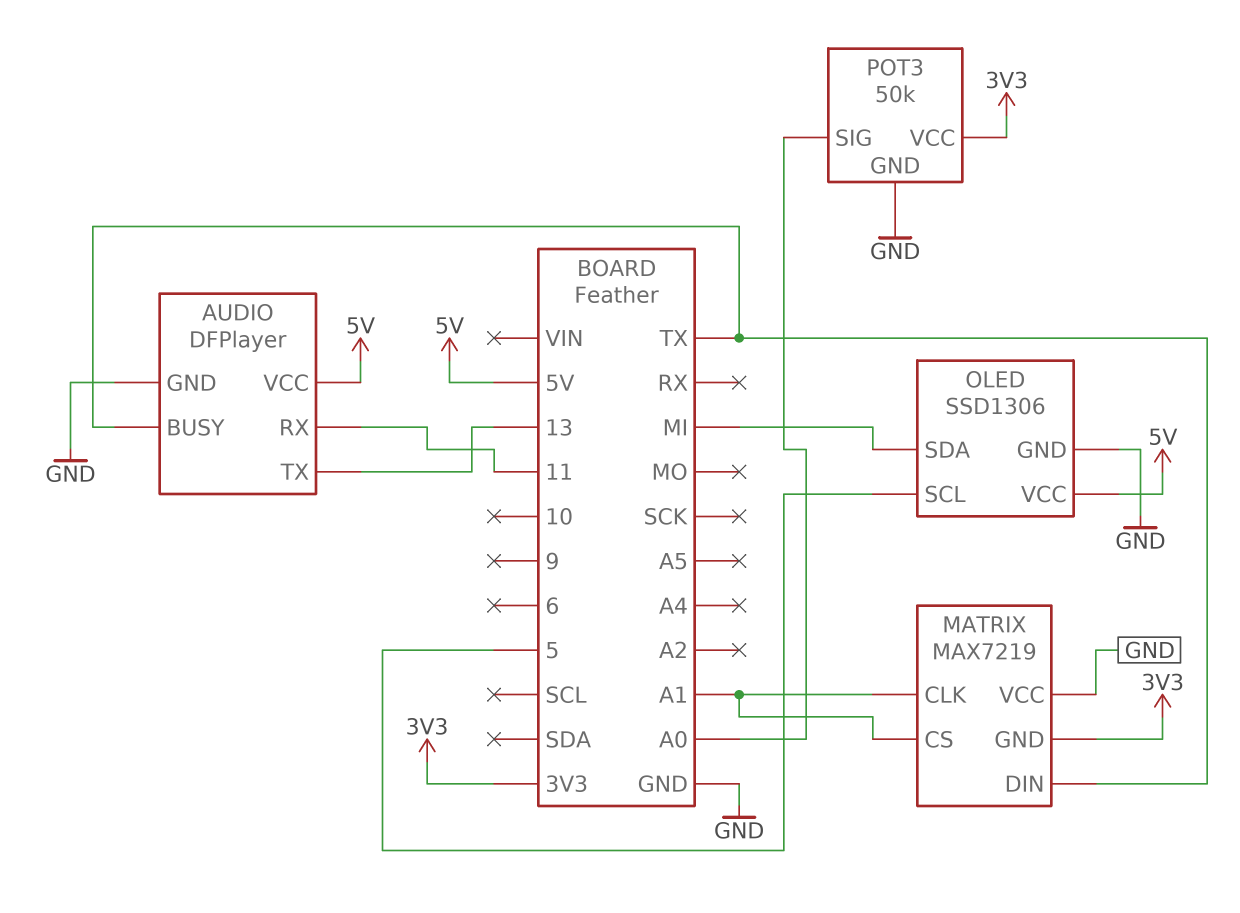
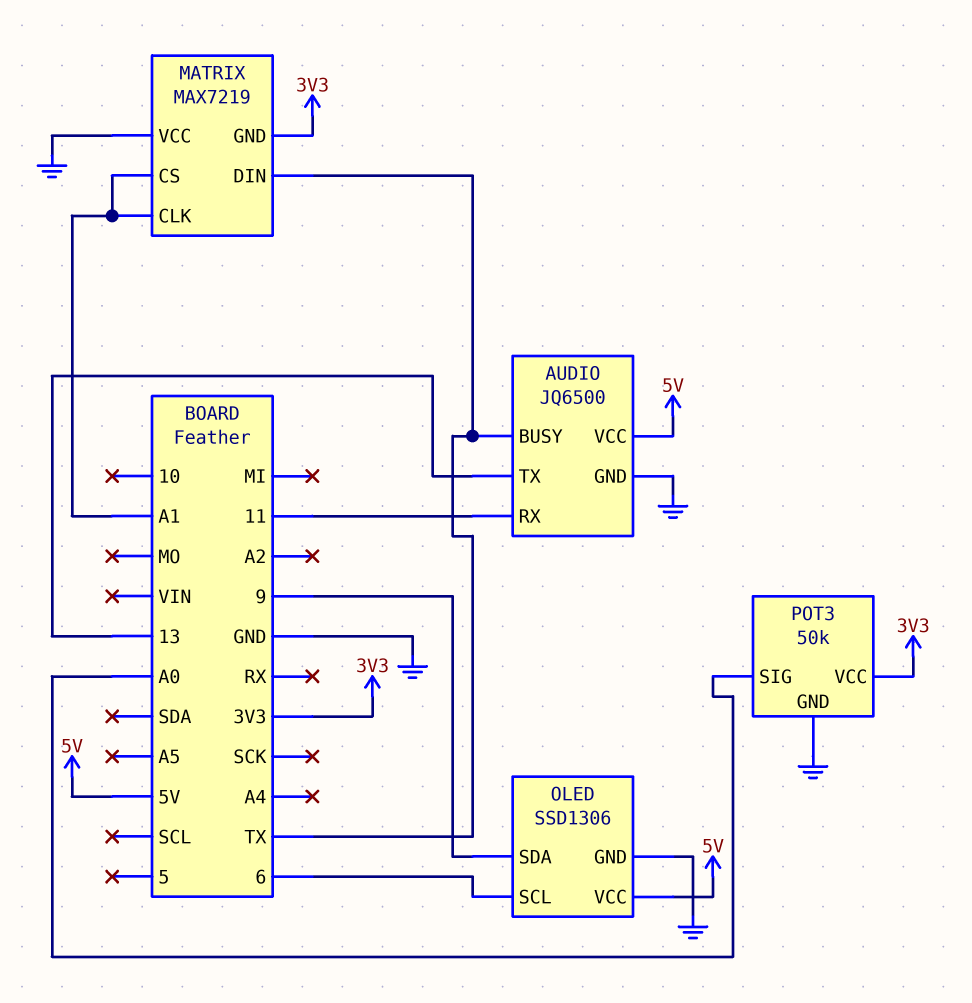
AUDIO: DFPlayer -> JQ6500
OLED pin SCL: 5 -> 6
OLED pin SDA: MI -> 9

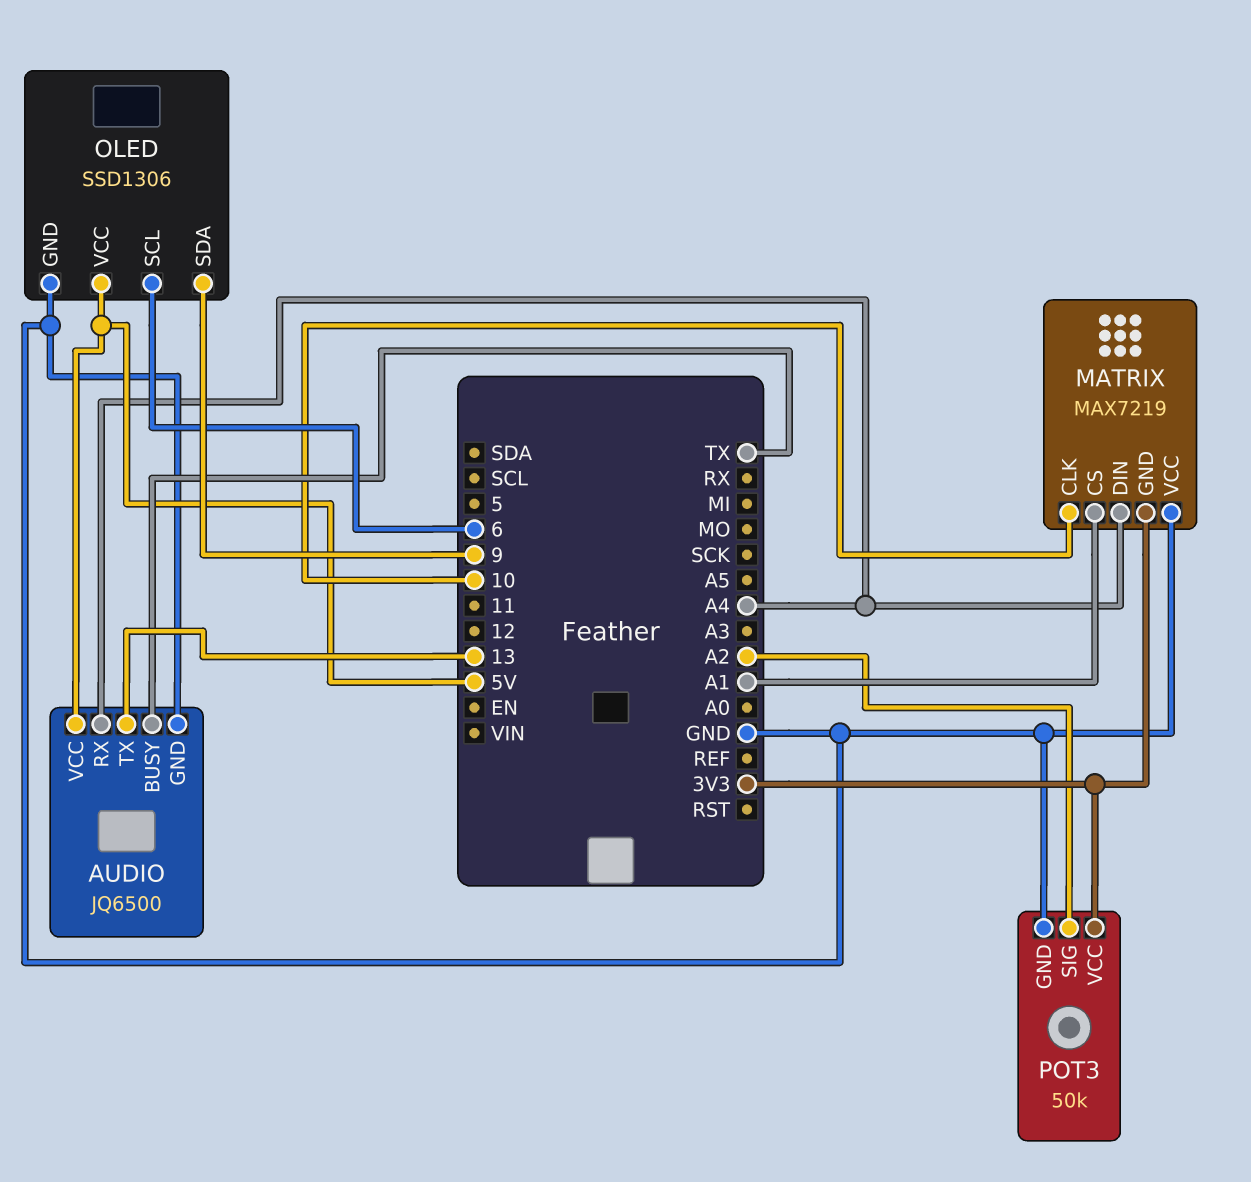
AUDIO pin RX: 11 -> A4
MATRIX pin CLK: A1 -> 10
MATRIX pin DIN: TX -> A4
POT3 pin SIG: A0 -> A2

::::

REQUIREMENT
Lines containing the word "MATRIX" must be found in the data above and copied.

ANSWER TO THE PROBLEM
MATRIX pin CLK: A1 -> 10
MATRIX pin DIN: TX -> A4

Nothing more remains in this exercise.